▸ Entries supplied:
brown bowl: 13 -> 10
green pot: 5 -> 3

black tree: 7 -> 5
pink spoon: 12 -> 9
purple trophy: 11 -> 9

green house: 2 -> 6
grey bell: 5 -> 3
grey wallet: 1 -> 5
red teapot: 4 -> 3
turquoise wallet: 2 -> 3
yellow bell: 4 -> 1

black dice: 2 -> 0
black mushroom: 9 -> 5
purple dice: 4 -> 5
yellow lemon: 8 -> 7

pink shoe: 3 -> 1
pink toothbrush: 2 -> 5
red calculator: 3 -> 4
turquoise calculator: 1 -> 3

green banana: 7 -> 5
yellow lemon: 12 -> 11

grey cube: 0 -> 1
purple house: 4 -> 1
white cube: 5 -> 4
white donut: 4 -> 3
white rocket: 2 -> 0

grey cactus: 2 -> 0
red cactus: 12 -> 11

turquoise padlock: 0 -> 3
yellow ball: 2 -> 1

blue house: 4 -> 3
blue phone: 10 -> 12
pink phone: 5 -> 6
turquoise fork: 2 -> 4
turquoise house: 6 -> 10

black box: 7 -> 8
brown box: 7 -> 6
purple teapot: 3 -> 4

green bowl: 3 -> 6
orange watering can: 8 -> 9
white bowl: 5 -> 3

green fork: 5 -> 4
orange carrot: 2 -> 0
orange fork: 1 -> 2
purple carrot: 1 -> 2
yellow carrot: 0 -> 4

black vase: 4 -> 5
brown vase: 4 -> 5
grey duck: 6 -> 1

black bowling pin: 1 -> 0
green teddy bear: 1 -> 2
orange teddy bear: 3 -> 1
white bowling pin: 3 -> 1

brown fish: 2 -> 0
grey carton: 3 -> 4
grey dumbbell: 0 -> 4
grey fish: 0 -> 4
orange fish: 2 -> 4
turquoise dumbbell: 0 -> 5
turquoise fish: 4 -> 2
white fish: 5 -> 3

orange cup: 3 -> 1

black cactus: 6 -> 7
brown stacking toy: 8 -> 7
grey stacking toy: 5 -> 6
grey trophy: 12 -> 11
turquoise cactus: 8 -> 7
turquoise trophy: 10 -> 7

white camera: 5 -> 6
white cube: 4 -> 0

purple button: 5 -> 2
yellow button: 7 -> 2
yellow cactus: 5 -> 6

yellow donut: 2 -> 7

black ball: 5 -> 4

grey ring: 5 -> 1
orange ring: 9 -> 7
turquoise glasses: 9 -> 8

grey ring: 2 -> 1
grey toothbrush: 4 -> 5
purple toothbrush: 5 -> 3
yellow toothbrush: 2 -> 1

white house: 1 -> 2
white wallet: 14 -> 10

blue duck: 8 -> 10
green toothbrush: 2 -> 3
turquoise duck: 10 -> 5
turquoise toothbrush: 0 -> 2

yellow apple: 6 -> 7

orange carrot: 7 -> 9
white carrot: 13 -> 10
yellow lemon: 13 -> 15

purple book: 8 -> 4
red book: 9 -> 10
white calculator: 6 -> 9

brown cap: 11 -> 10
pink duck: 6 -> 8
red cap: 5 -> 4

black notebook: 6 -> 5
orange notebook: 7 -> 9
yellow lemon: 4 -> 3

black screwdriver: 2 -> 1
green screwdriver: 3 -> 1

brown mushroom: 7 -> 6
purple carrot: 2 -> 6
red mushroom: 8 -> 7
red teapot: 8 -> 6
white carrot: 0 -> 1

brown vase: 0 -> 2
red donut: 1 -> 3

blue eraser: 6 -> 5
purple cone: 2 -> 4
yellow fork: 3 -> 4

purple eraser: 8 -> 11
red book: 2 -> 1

▸ What you should do: Beginning with the line containing "grey dumbbell: 0 -> 4" and ending with the line containing "turquoise toothbrush: 0 -> 2", extract those lines exactly from the listing above, and only those.

▸ Response box:
grey dumbbell: 0 -> 4
grey fish: 0 -> 4
orange fish: 2 -> 4
turquoise dumbbell: 0 -> 5
turquoise fish: 4 -> 2
white fish: 5 -> 3

orange cup: 3 -> 1

black cactus: 6 -> 7
brown stacking toy: 8 -> 7
grey stacking toy: 5 -> 6
grey trophy: 12 -> 11
turquoise cactus: 8 -> 7
turquoise trophy: 10 -> 7

white camera: 5 -> 6
white cube: 4 -> 0

purple button: 5 -> 2
yellow button: 7 -> 2
yellow cactus: 5 -> 6

yellow donut: 2 -> 7

black ball: 5 -> 4

grey ring: 5 -> 1
orange ring: 9 -> 7
turquoise glasses: 9 -> 8

grey ring: 2 -> 1
grey toothbrush: 4 -> 5
purple toothbrush: 5 -> 3
yellow toothbrush: 2 -> 1

white house: 1 -> 2
white wallet: 14 -> 10

blue duck: 8 -> 10
green toothbrush: 2 -> 3
turquoise duck: 10 -> 5
turquoise toothbrush: 0 -> 2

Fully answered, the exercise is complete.